→ **Supplied data**
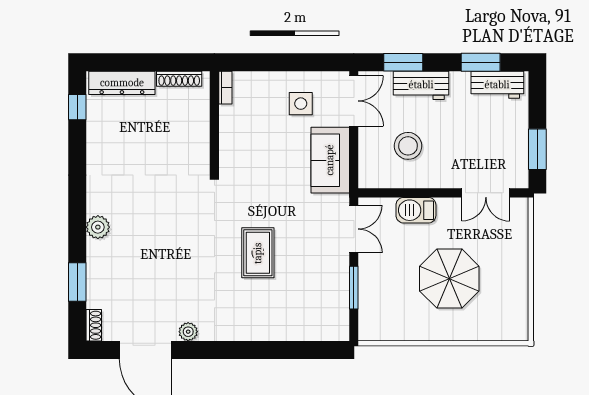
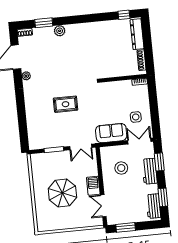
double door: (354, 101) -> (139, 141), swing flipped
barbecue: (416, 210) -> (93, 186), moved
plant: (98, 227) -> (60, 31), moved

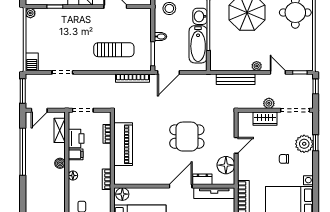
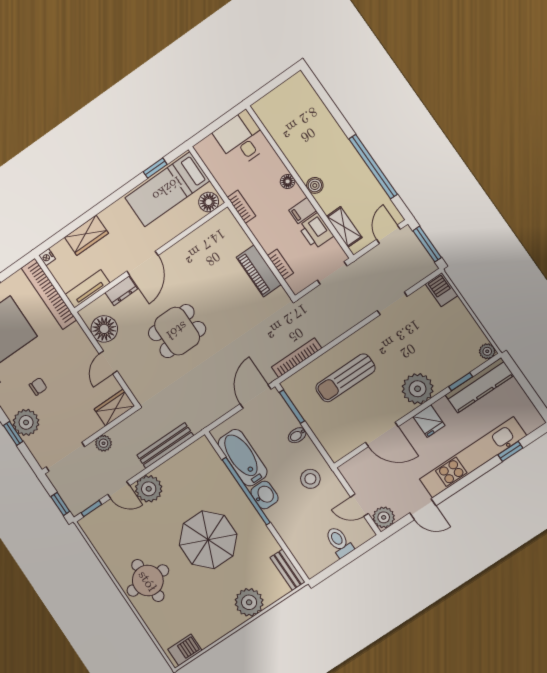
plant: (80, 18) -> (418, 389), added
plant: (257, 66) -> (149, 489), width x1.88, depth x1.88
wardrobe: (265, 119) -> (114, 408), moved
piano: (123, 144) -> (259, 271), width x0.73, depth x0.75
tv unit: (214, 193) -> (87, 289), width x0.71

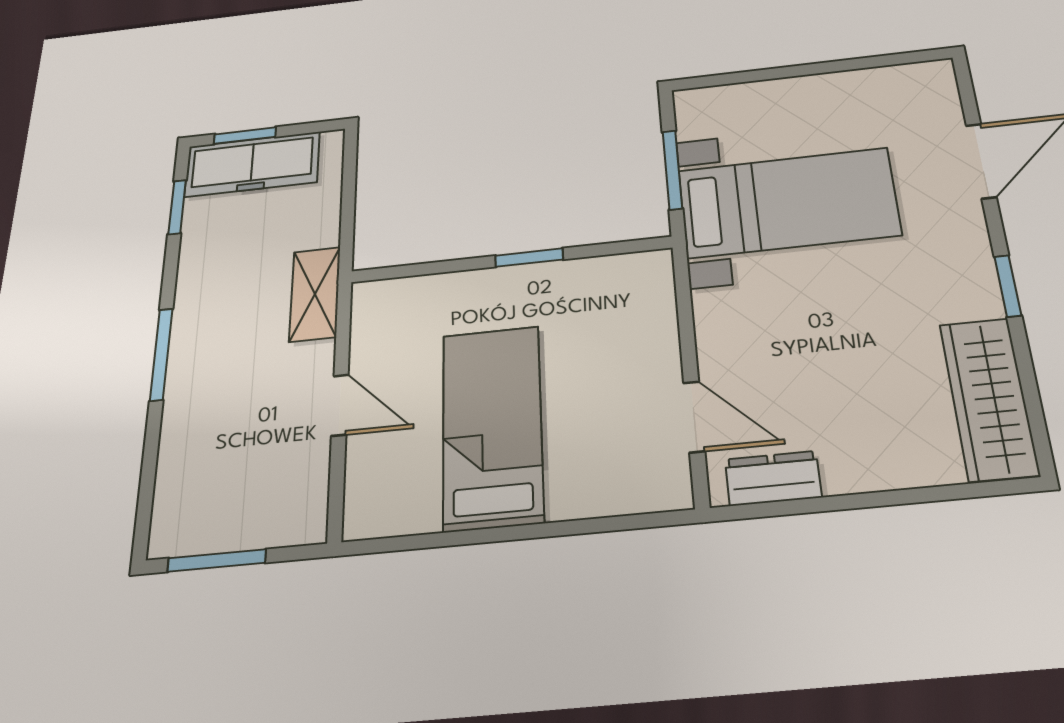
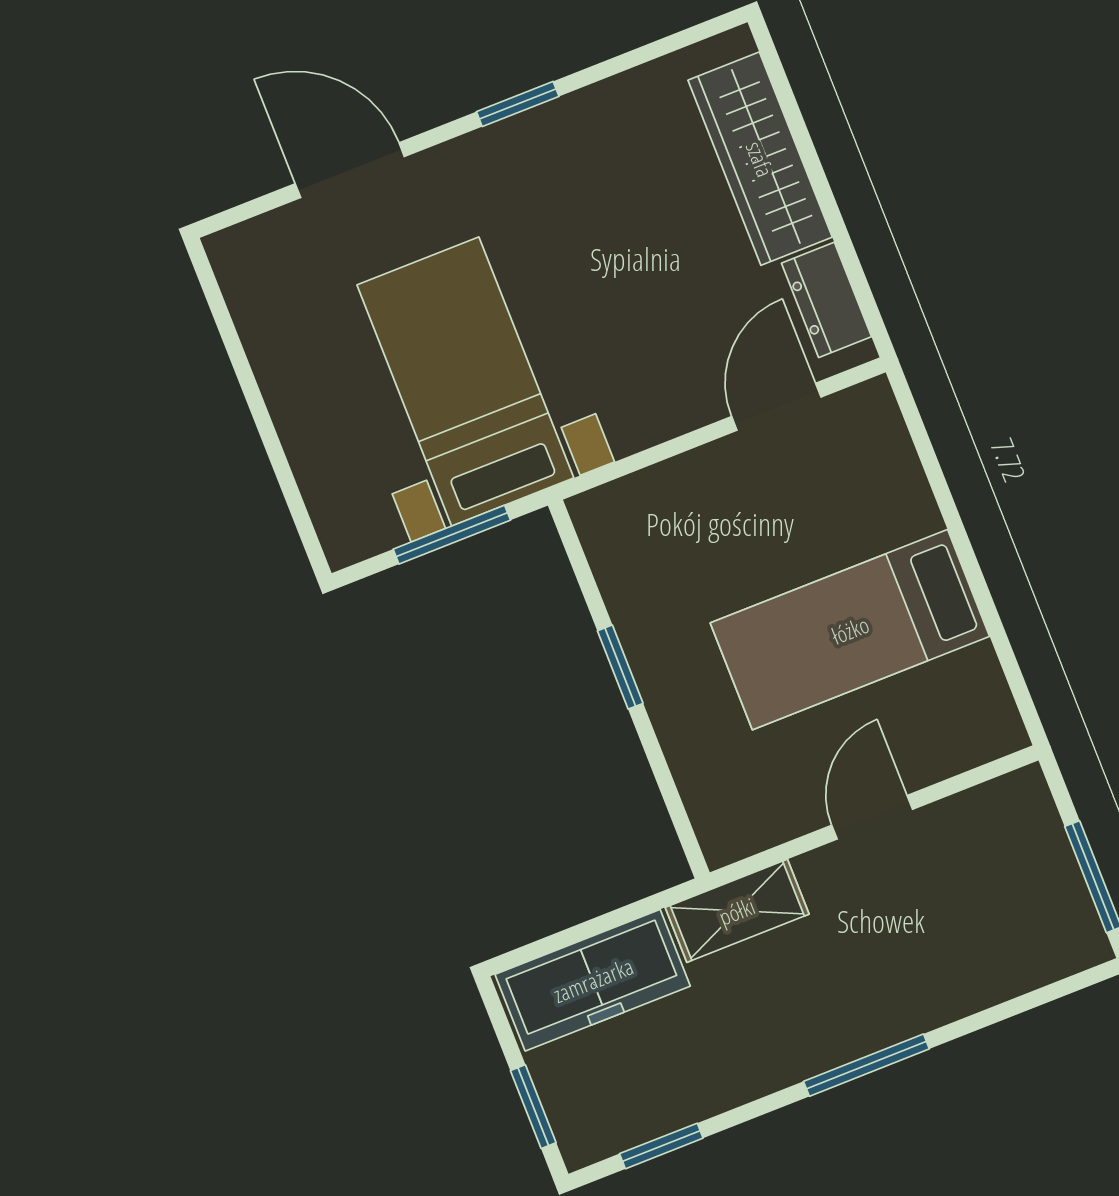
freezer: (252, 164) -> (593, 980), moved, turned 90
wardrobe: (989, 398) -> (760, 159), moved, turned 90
==
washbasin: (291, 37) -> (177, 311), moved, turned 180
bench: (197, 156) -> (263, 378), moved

→ **About this exercise**
Above are the records. Copy word for word only their lines from the one holding "double door: (354, 101)" through the one holding "wardrobe: (989, 398)", both included, and skip the images.

→ **The answer**
double door: (354, 101) -> (139, 141), swing flipped
barbecue: (416, 210) -> (93, 186), moved
plant: (98, 227) -> (60, 31), moved

plant: (80, 18) -> (418, 389), added
plant: (257, 66) -> (149, 489), width x1.88, depth x1.88
wardrobe: (265, 119) -> (114, 408), moved
piano: (123, 144) -> (259, 271), width x0.73, depth x0.75
tv unit: (214, 193) -> (87, 289), width x0.71

freezer: (252, 164) -> (593, 980), moved, turned 90
wardrobe: (989, 398) -> (760, 159), moved, turned 90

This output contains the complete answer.